[ACTION ITEM] Report every line of the data that includes "yellow".

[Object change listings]
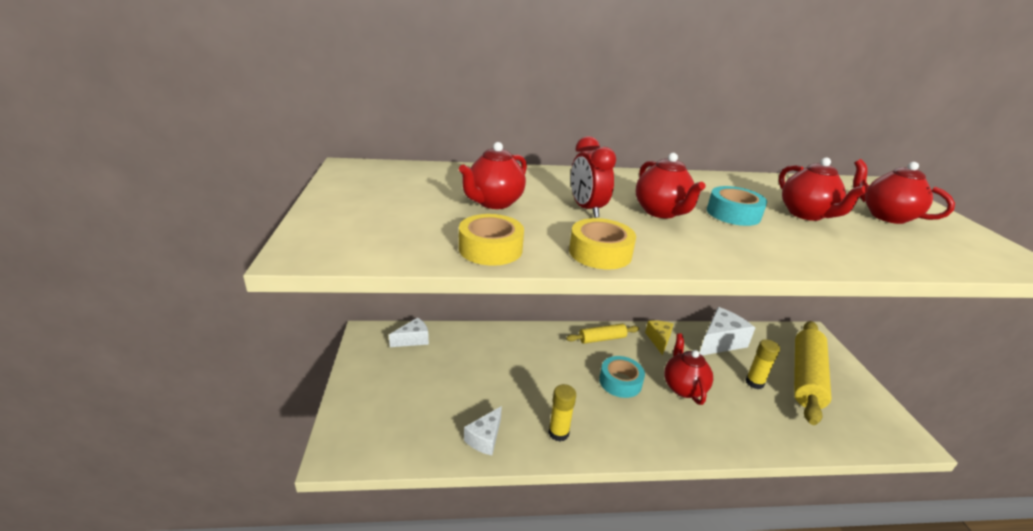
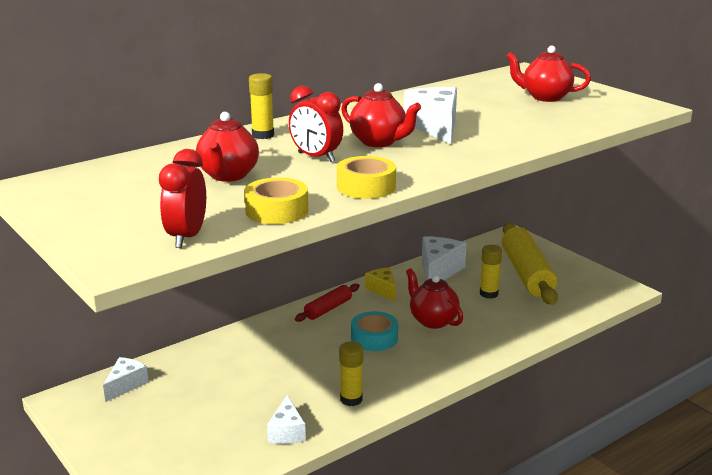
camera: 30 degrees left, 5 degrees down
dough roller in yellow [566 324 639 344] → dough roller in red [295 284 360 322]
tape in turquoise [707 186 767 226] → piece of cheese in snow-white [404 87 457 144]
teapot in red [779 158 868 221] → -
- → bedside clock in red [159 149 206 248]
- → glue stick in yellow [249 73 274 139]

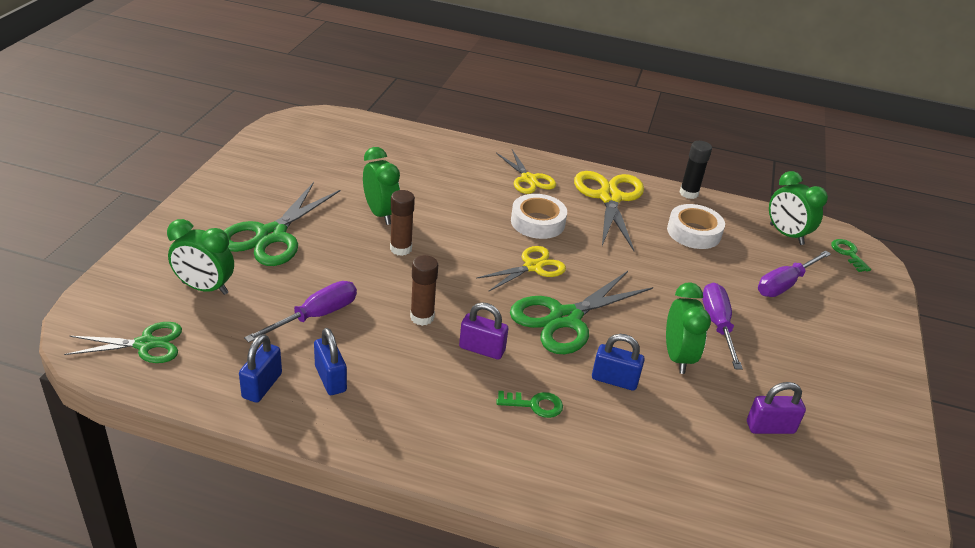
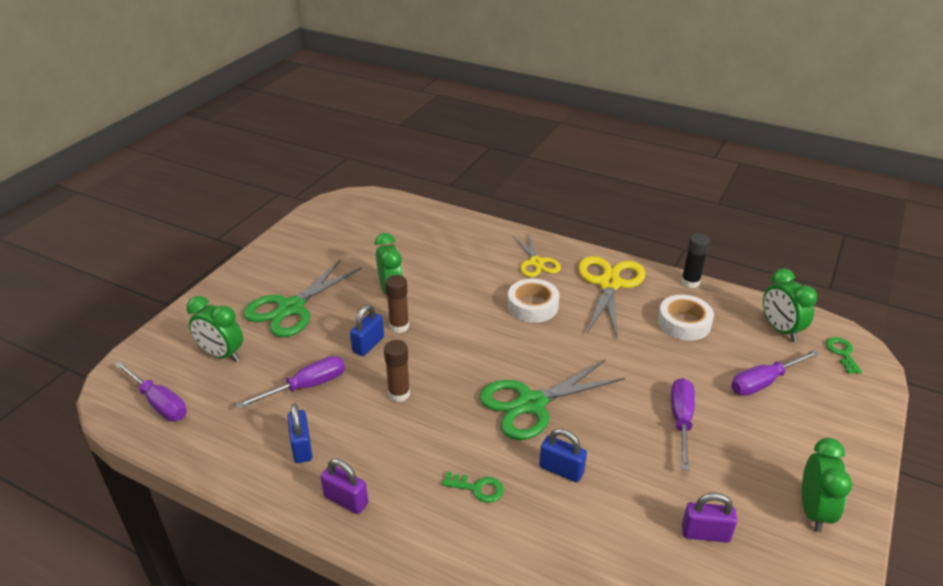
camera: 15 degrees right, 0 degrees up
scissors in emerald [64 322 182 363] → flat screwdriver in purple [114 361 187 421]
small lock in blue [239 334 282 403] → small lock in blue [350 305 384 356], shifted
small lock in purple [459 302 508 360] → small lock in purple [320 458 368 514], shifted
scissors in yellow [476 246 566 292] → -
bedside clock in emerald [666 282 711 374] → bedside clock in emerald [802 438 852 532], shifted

[ANSWER TO THIS PROBLEM]
dough roller in yellow [566 324 639 344] → dough roller in red [295 284 360 322]
- → glue stick in yellow [249 73 274 139]
scissors in yellow [476 246 566 292] → -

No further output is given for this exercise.